THE TASK: Would you restate, word for word, only the lines starting at the one with "TFT2 pin SCK: GP5 -> GP8" and ending with the final line of the entries below? Pictures stay out.

Stored data:

▬▬▬▬▬▬▬▬▬▬

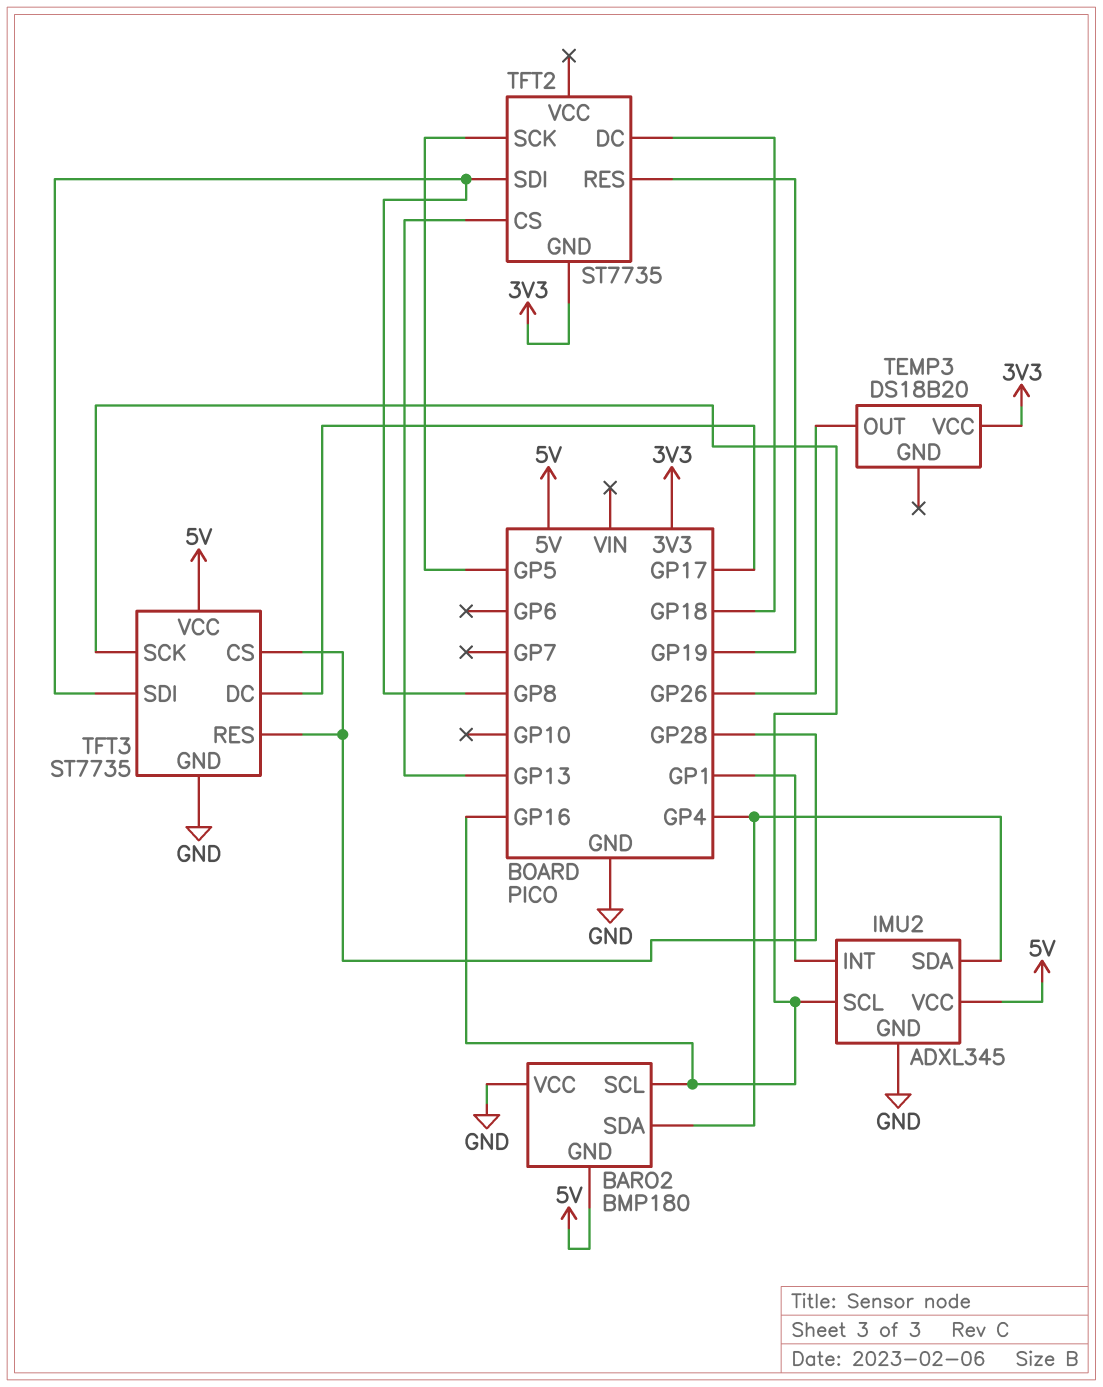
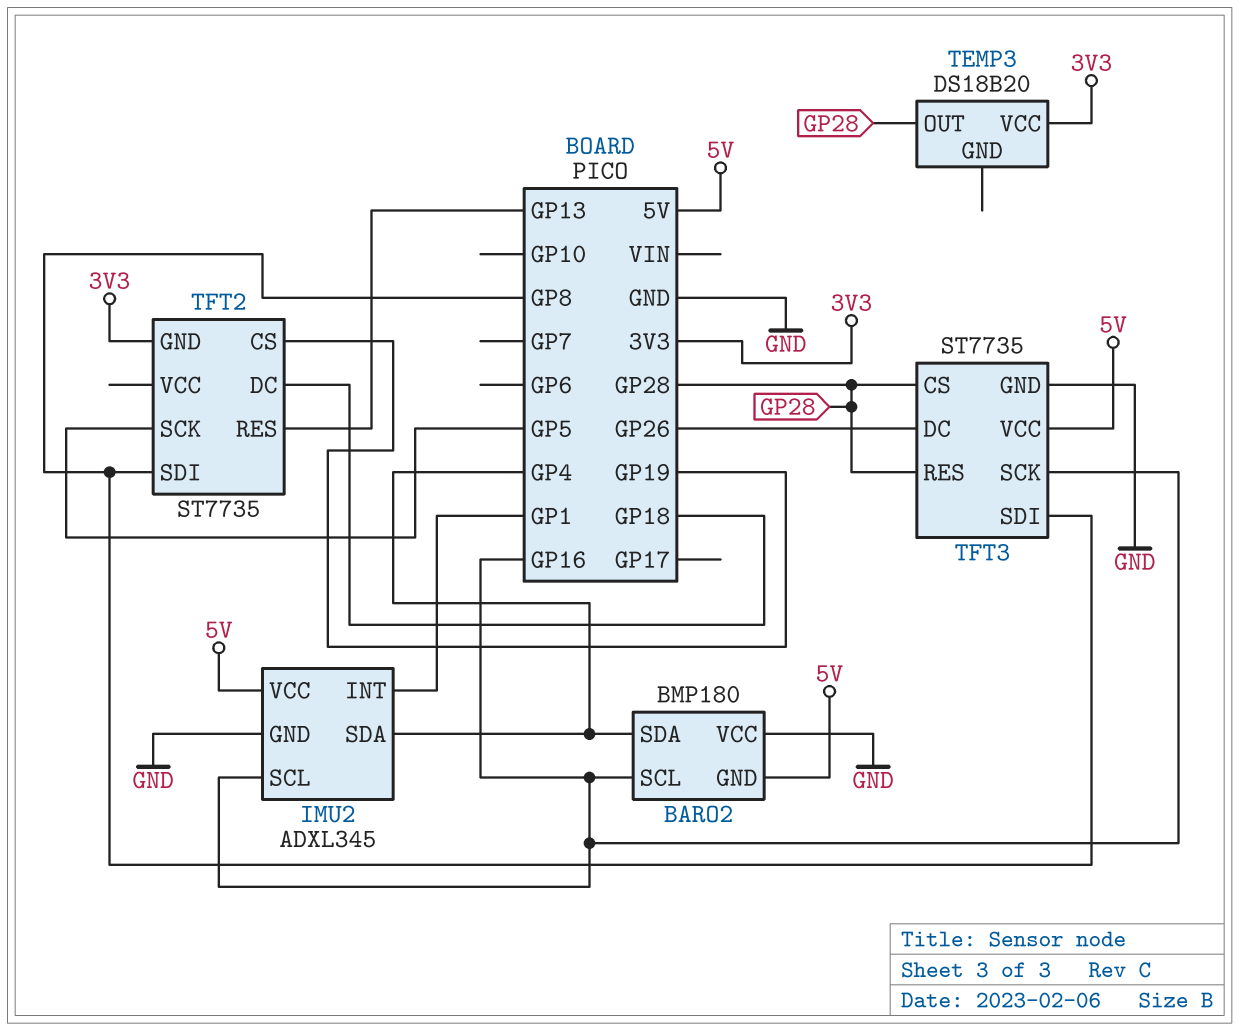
TEMP3 pin OUT: GP26 -> GP28
TFT2 pin CS: GP13 -> GP19
TFT2 pin RES: GP19 -> GP13
TFT3 pin DC: GP17 -> GP26

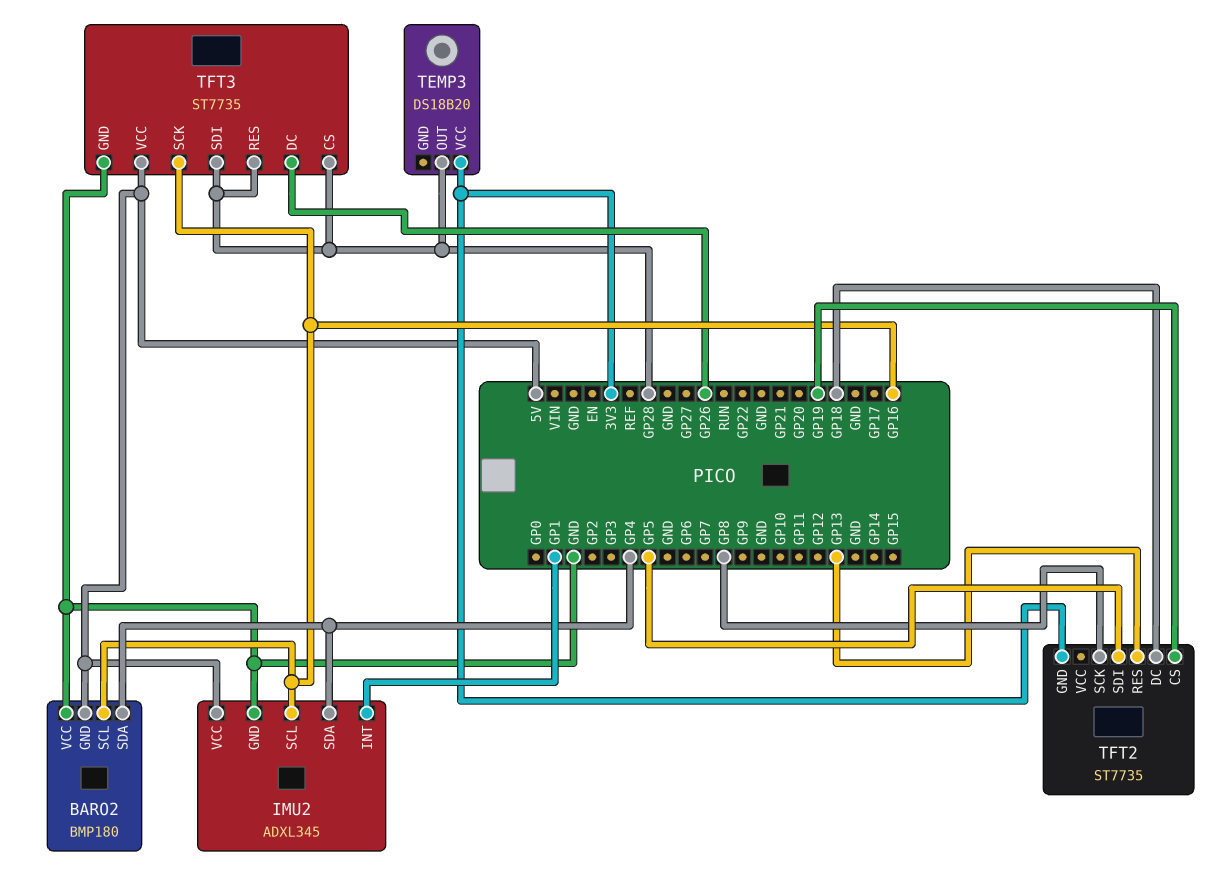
TFT2 pin SCK: GP5 -> GP8
TFT2 pin SDI: GP8 -> GP5
TFT3 pin SDI: GP8 -> GP28

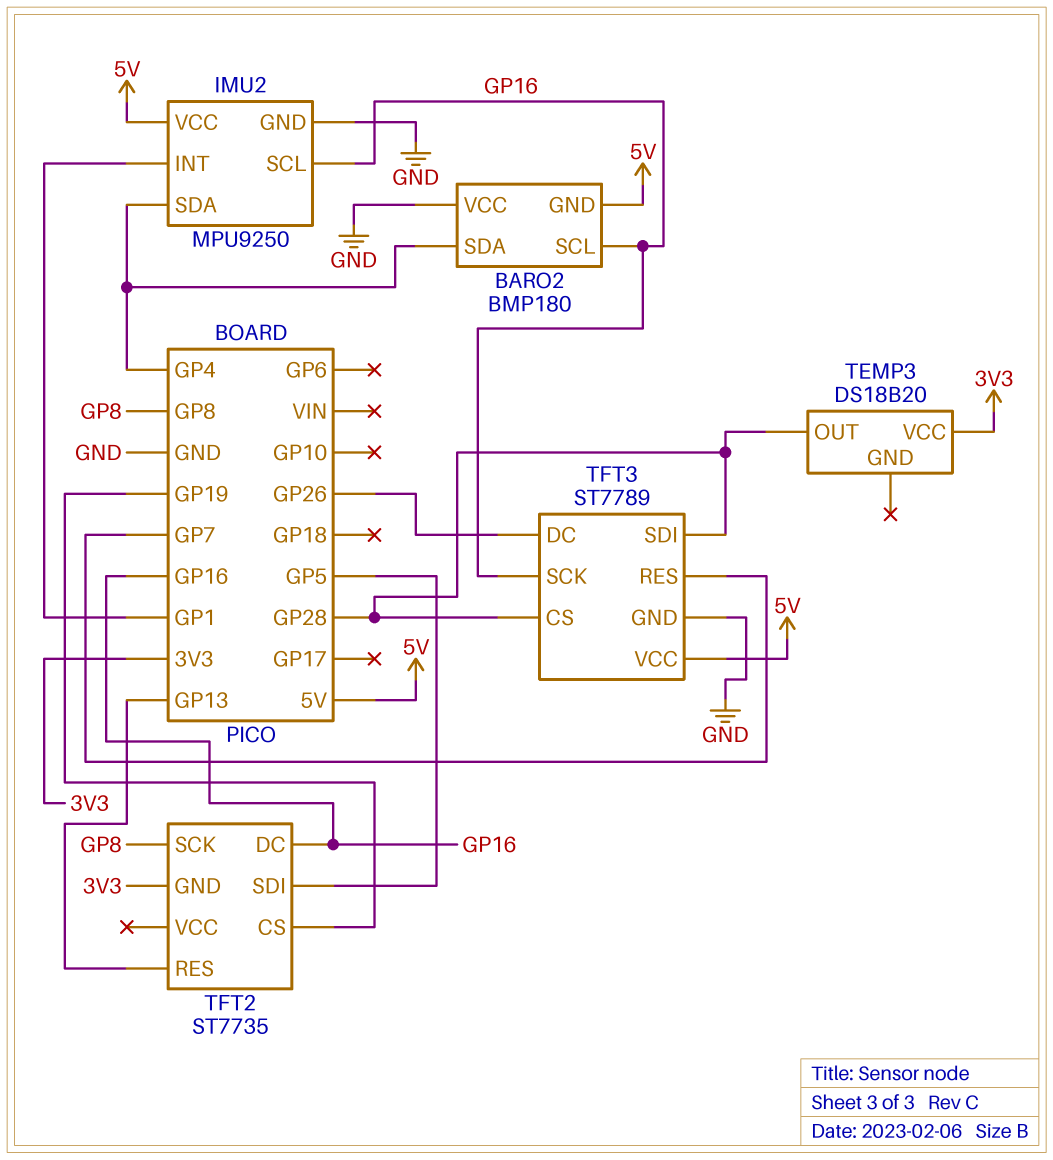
IMU2: ADXL345 -> MPU9250
TFT2 pin DC: GP18 -> GP16
TFT3: ST7735 -> ST7789
TFT3 pin RES: GP28 -> GP7

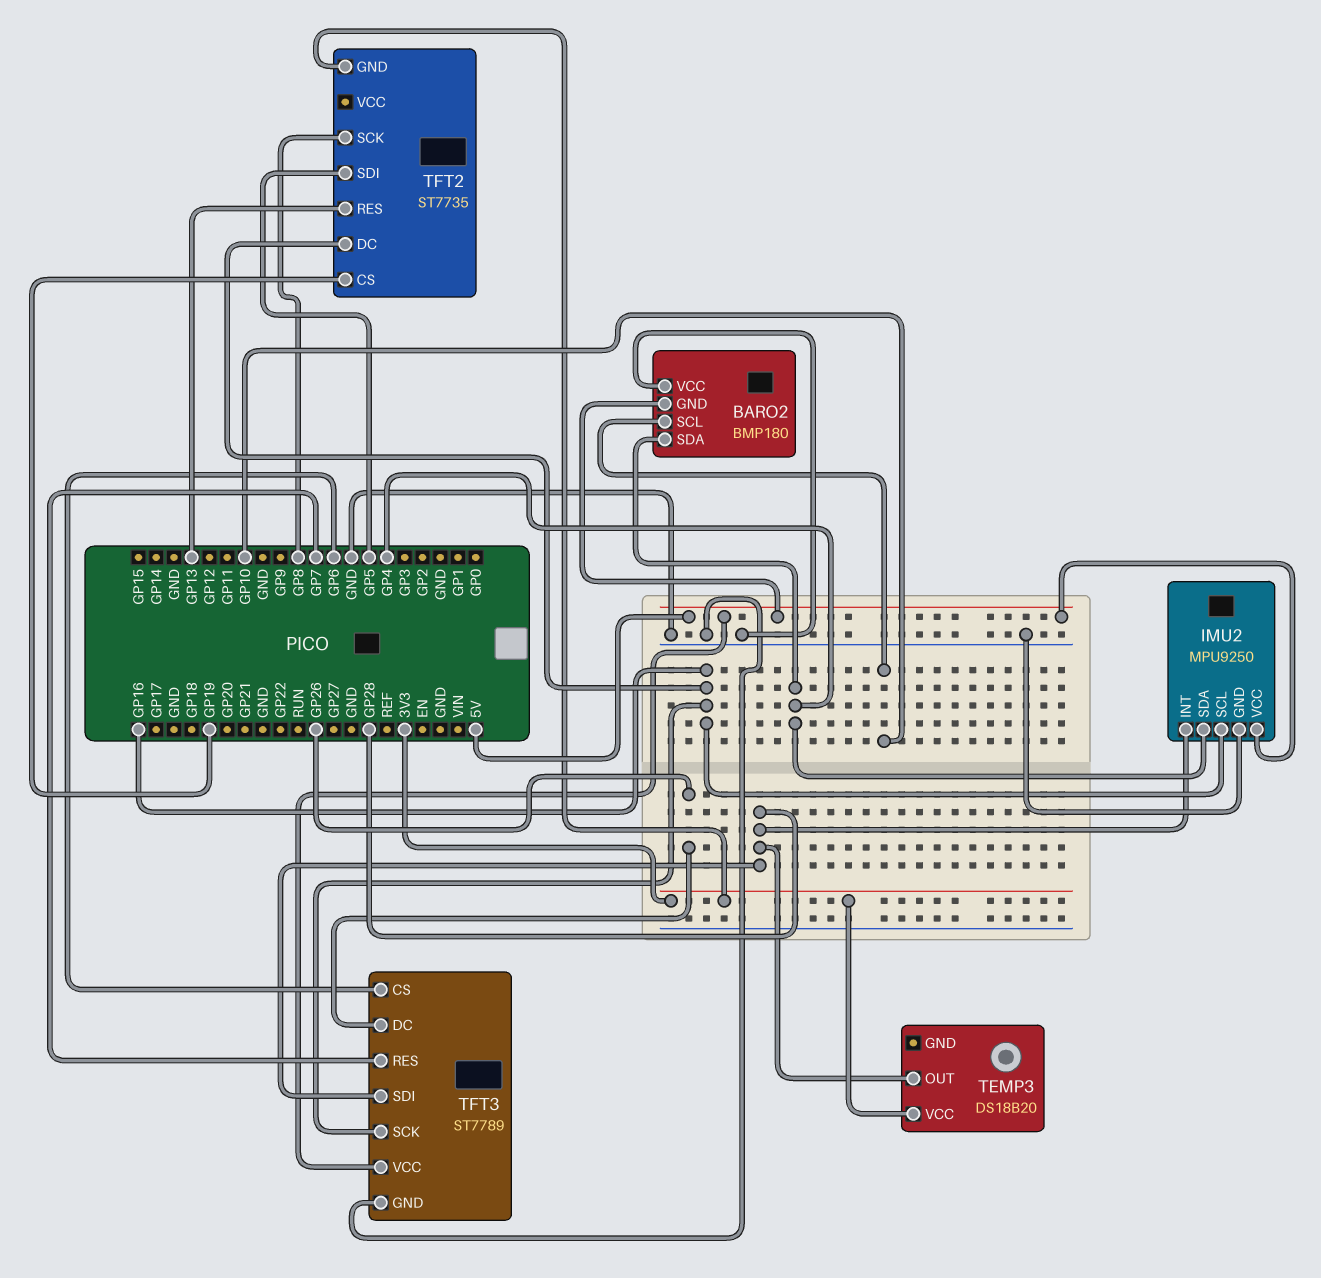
BARO2 pin SCL: GP16 -> GP10
IMU2 pin INT: GP1 -> GP28
TFT3 pin CS: GP28 -> GP6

▬▬▬▬▬▬▬▬▬▬

ANSWER TO THIS PROBLEM:
TFT2 pin SCK: GP5 -> GP8
TFT2 pin SDI: GP8 -> GP5
TFT3 pin SDI: GP8 -> GP28

IMU2: ADXL345 -> MPU9250
TFT2 pin DC: GP18 -> GP16
TFT3: ST7735 -> ST7789
TFT3 pin RES: GP28 -> GP7

BARO2 pin SCL: GP16 -> GP10
IMU2 pin INT: GP1 -> GP28
TFT3 pin CS: GP28 -> GP6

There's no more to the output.